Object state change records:

===============

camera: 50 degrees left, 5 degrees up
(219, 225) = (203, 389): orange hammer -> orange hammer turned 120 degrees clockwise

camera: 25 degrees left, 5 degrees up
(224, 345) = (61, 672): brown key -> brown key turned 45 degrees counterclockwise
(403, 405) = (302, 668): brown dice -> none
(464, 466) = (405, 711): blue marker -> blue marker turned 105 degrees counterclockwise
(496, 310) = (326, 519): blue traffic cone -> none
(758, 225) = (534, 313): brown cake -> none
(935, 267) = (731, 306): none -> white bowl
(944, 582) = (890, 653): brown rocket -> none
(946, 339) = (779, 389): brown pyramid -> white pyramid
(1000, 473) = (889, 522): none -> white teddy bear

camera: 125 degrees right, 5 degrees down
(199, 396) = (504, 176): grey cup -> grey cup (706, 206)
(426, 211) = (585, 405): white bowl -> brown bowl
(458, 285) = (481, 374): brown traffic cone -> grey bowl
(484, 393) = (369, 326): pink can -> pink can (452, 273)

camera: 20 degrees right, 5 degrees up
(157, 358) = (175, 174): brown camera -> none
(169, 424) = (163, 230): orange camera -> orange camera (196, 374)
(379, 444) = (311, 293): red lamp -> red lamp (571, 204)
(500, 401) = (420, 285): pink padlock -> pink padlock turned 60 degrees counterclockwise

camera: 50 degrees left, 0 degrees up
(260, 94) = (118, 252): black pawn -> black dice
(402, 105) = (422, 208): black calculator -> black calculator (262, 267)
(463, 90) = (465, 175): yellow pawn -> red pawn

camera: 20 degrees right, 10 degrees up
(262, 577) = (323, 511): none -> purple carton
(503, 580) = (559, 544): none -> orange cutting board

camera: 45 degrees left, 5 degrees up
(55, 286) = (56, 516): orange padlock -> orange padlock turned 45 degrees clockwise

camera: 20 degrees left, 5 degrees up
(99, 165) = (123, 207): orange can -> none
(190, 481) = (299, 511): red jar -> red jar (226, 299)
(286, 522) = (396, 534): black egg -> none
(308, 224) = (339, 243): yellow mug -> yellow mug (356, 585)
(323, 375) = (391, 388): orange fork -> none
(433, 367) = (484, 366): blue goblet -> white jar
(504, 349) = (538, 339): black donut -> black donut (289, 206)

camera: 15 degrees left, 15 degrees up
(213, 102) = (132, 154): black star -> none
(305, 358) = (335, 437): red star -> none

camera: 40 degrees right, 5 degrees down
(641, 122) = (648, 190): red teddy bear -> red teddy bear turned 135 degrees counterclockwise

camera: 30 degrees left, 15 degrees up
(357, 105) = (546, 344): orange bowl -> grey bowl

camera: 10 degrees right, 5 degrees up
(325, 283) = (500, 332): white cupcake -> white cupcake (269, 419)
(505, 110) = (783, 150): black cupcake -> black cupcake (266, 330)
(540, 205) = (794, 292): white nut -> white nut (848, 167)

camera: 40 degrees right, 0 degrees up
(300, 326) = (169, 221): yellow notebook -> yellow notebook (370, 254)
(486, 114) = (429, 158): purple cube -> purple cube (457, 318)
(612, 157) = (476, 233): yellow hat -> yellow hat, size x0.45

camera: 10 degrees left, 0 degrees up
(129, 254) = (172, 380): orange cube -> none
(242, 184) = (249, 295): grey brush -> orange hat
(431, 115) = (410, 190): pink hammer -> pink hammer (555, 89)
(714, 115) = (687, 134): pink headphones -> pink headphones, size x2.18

===============

ABOUT THIS EXERCISE >>
Of the lines above, output exactly those from the line bearing "camera: 45 degrees left, 5 degrees up" through the line bearing "(504, 349) = (538, 339): black", inclusive.

YOUR RESPONSE >>
camera: 45 degrees left, 5 degrees up
(55, 286) = (56, 516): orange padlock -> orange padlock turned 45 degrees clockwise

camera: 20 degrees left, 5 degrees up
(99, 165) = (123, 207): orange can -> none
(190, 481) = (299, 511): red jar -> red jar (226, 299)
(286, 522) = (396, 534): black egg -> none
(308, 224) = (339, 243): yellow mug -> yellow mug (356, 585)
(323, 375) = (391, 388): orange fork -> none
(433, 367) = (484, 366): blue goblet -> white jar
(504, 349) = (538, 339): black donut -> black donut (289, 206)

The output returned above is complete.